● Exercise prompt
Write the records out exactly, so that no picture remains in the copy.

-----

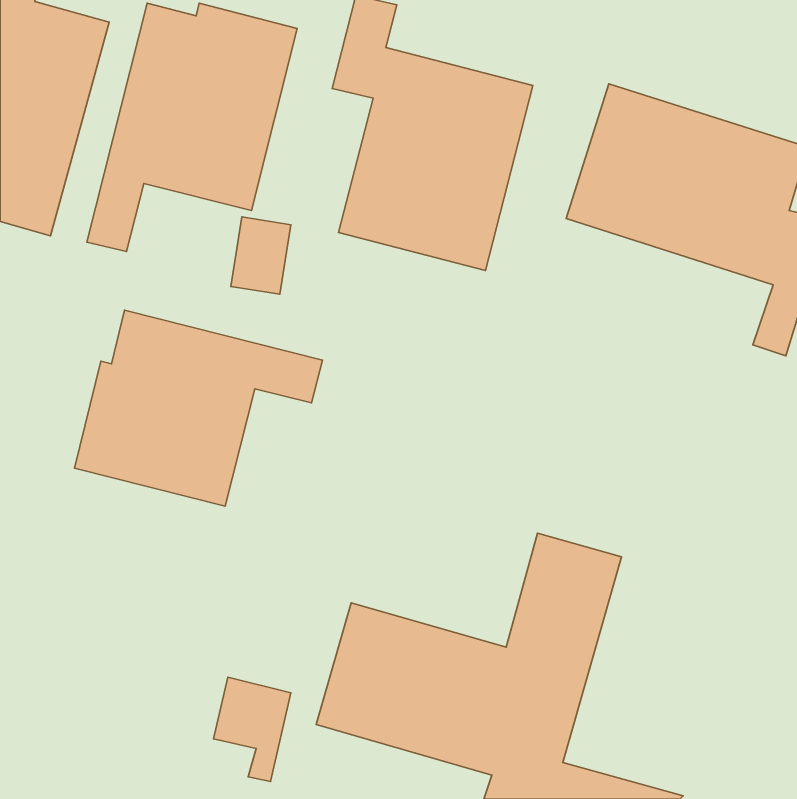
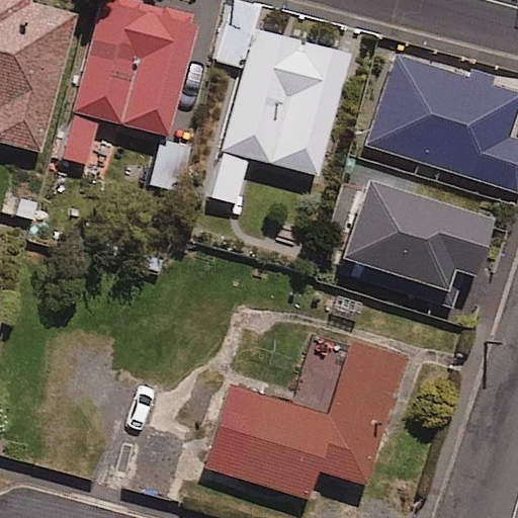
building: none -> [340,184,488,294]
building: [74,310,323,506] -> none

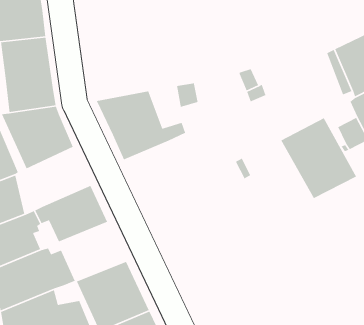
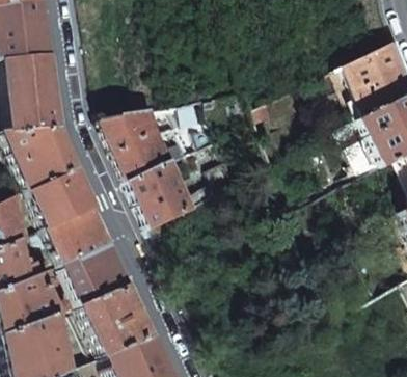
building: [280,117,357,199] -> none
building: none -> [129,161,217,227]
building: none -> [29,167,96,227]
building: none -> [62,244,132,304]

-----

● Expected output
building: none -> [340,184,488,294]
building: [74,310,323,506] -> none

building: [280,117,357,199] -> none
building: none -> [129,161,217,227]
building: none -> [29,167,96,227]
building: none -> [62,244,132,304]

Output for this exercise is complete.